Work required:
Would you transcribe the whole listing exactly, minus its pictures?

Dataset extract:
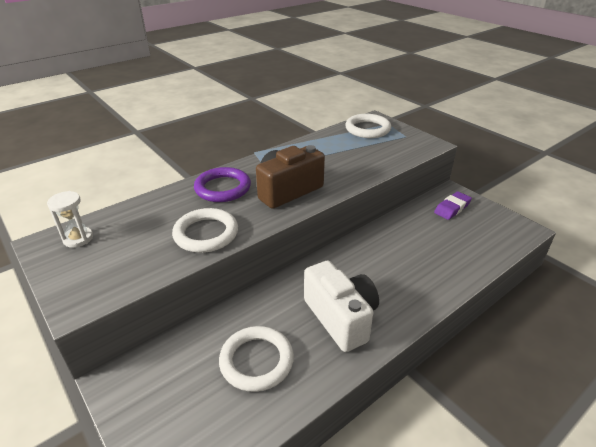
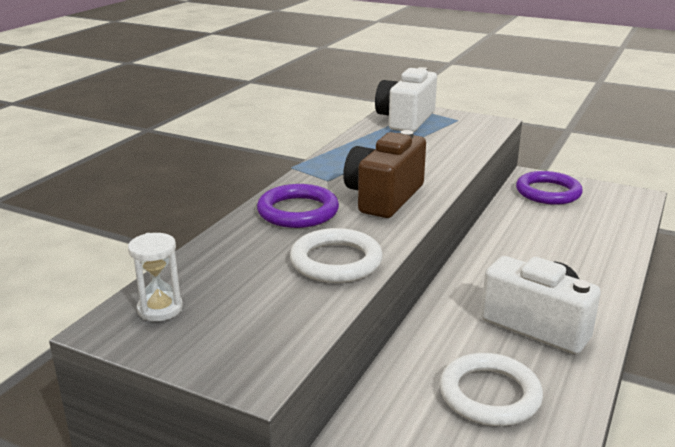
camera: 25 degrees left, 10 degrees down
(367, 129) = (406, 120): white ring -> white camera
(452, 208) = (548, 192): purple eraser -> purple ring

Completed task:
camera: 25 degrees left, 10 degrees down
(367, 129) = (406, 120): white ring -> white camera
(452, 208) = (548, 192): purple eraser -> purple ring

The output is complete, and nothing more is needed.